[Before-and-after object lists]
---

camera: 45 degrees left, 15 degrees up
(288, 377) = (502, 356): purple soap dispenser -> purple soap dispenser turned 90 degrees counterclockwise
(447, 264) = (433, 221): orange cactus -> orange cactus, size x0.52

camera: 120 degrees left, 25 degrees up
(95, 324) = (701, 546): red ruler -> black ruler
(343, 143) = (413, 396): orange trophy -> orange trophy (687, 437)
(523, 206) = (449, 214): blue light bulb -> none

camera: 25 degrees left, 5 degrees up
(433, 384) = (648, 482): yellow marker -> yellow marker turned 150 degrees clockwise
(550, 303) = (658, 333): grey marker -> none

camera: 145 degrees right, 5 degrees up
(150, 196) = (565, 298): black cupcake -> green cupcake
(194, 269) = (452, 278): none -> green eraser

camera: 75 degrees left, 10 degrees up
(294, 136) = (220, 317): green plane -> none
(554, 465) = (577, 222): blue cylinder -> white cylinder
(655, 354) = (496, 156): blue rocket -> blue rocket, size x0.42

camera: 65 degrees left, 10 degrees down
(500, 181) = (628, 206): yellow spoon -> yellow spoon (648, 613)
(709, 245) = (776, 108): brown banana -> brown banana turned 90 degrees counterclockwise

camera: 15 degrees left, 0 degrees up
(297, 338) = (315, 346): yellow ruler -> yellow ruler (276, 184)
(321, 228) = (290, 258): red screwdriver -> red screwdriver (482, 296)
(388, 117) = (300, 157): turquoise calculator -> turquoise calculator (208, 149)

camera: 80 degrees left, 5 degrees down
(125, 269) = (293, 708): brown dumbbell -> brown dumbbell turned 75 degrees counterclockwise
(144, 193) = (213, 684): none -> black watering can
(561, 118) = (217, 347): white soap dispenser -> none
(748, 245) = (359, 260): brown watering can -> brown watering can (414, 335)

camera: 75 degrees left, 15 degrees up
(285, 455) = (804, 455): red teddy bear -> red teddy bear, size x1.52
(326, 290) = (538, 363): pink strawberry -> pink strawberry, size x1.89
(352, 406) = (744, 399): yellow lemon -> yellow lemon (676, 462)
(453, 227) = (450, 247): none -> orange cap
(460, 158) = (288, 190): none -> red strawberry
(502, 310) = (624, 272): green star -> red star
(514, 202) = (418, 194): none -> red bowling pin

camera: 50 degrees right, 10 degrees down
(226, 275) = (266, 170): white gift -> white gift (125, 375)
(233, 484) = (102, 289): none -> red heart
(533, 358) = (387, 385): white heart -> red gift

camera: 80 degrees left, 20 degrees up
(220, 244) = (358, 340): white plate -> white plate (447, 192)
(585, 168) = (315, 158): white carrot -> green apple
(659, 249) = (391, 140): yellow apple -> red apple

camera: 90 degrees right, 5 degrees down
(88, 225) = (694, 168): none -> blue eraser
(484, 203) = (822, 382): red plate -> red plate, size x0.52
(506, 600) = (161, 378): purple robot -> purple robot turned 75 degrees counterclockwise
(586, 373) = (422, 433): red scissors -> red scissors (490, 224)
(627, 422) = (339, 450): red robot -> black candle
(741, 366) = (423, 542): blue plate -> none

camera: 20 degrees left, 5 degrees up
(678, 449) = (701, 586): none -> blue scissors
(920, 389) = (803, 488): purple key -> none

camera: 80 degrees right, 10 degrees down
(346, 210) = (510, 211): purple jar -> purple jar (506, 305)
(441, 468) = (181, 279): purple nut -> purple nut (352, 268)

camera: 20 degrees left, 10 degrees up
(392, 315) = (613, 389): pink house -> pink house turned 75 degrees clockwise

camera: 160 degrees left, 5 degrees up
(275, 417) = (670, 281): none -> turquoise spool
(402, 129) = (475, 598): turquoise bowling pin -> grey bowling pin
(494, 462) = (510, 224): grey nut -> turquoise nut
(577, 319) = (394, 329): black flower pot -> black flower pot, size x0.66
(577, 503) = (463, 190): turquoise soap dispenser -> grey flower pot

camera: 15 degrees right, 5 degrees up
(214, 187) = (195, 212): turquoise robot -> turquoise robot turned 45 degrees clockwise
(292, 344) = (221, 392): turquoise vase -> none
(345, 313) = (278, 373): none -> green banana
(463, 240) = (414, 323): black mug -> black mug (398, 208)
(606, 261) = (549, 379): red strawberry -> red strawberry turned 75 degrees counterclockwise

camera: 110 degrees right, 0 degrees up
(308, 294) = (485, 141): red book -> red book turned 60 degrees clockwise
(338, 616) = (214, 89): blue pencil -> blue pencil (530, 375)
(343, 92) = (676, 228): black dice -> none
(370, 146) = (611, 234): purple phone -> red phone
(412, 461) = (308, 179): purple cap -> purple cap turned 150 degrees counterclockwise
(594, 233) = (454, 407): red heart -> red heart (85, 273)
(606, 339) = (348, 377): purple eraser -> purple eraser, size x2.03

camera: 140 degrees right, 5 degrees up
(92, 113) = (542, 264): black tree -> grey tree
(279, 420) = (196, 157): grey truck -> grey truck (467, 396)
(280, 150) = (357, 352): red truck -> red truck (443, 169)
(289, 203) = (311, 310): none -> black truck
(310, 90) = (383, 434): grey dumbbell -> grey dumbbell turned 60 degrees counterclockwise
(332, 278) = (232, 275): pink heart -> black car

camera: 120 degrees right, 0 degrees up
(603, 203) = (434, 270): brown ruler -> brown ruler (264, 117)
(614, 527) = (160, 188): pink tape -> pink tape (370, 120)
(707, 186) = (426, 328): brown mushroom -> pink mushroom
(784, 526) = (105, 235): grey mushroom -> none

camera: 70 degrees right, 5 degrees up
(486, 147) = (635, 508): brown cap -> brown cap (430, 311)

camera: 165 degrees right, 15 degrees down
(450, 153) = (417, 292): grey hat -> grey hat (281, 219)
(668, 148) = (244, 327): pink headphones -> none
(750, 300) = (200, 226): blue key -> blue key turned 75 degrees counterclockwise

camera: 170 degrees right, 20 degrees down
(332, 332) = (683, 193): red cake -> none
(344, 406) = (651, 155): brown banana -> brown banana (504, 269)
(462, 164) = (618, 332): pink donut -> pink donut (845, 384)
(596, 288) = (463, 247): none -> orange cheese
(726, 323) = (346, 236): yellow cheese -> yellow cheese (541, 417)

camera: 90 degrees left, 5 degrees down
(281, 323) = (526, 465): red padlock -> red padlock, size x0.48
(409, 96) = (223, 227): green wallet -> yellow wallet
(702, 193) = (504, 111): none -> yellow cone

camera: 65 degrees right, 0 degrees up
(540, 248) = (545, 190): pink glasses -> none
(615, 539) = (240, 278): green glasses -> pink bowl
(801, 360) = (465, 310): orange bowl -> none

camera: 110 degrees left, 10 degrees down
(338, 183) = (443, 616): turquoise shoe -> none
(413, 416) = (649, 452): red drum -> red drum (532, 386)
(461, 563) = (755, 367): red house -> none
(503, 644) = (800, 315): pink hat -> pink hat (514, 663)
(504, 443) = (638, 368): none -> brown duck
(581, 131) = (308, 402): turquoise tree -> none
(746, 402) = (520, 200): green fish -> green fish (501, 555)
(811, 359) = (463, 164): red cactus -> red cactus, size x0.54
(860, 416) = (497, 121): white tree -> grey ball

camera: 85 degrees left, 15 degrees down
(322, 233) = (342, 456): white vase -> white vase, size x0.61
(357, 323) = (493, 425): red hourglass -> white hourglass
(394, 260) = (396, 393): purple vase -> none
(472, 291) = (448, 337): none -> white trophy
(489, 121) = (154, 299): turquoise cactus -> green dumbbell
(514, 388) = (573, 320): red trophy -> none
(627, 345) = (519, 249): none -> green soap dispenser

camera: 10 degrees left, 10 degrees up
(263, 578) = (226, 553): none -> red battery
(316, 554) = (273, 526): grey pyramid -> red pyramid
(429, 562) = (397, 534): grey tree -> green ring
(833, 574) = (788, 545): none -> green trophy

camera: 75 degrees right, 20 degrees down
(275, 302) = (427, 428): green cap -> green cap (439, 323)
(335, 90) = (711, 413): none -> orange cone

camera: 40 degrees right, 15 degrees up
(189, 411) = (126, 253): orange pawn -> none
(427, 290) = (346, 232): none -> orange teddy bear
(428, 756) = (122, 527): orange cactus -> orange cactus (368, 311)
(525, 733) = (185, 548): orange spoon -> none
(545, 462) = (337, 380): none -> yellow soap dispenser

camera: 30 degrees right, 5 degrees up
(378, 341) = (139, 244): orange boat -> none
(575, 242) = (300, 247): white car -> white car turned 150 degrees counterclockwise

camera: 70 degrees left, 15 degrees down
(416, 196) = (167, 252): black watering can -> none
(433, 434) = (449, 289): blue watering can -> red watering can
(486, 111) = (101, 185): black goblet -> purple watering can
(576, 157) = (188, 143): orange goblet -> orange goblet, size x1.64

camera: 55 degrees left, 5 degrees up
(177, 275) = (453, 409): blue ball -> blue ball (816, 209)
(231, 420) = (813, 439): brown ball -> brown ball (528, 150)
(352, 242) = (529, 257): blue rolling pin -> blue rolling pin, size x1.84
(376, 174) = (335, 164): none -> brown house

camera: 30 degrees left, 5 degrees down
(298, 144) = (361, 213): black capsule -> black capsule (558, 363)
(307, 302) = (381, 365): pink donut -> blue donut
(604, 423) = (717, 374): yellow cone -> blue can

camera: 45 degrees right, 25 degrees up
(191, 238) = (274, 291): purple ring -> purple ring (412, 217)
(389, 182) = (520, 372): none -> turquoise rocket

---

> Task: Set down exactly the lines from the start of the records to the line with "camera: 120 degrees left, 25 degrees up". Include that line, and add nothing more.

> Output of the task:
camera: 45 degrees left, 15 degrees up
(288, 377) = (502, 356): purple soap dispenser -> purple soap dispenser turned 90 degrees counterclockwise
(447, 264) = (433, 221): orange cactus -> orange cactus, size x0.52

camera: 120 degrees left, 25 degrees up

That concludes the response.